* Aim of the task
Locate the word "orange" in the entries below, then gather every line that holds it.

────────────────

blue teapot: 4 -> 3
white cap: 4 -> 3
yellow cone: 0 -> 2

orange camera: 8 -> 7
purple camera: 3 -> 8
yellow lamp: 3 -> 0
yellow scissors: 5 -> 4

────────────────

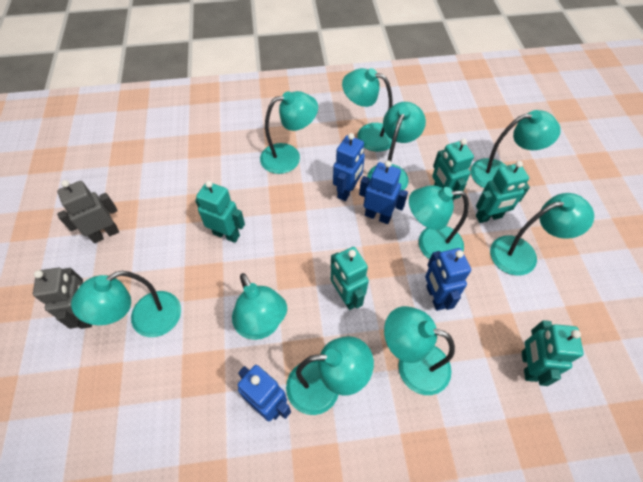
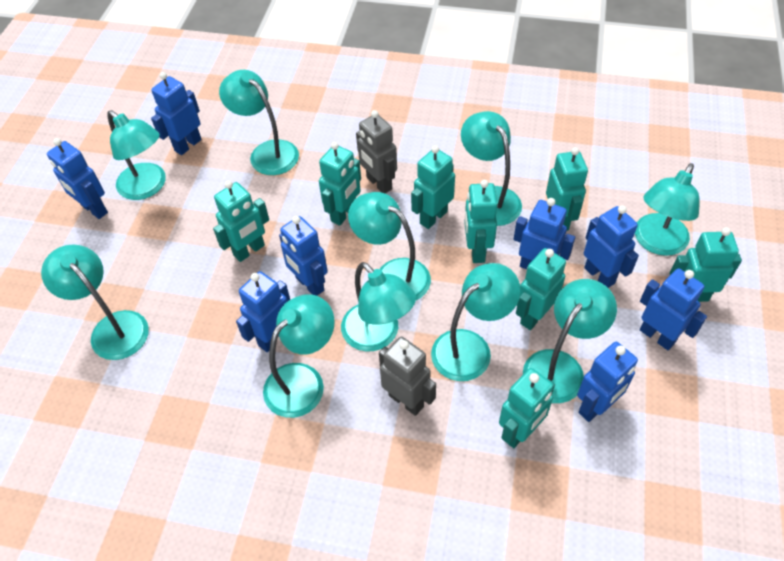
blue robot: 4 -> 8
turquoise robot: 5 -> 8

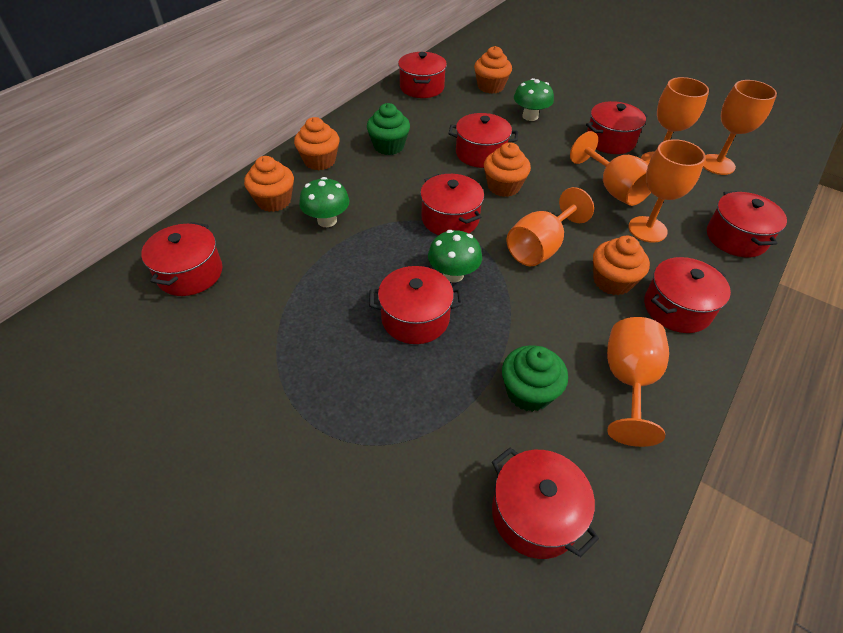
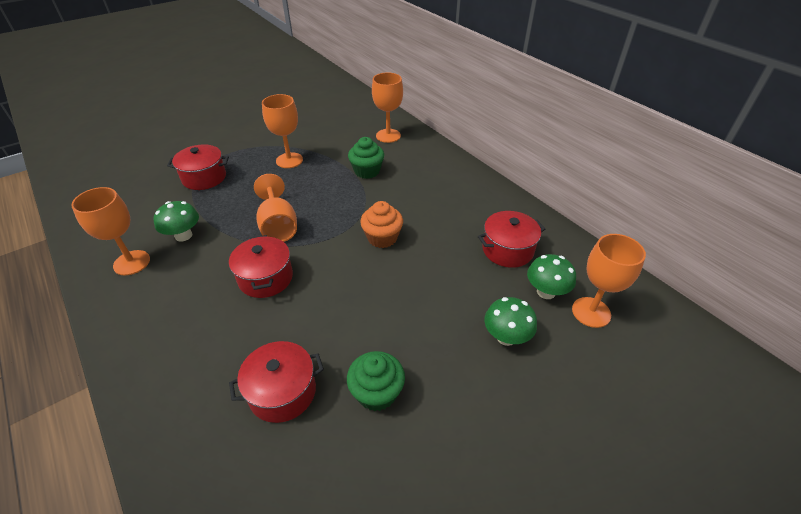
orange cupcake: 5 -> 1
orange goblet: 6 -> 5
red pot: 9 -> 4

────────────────

* Solution for this task
orange camera: 8 -> 7
orange cupcake: 5 -> 1
orange goblet: 6 -> 5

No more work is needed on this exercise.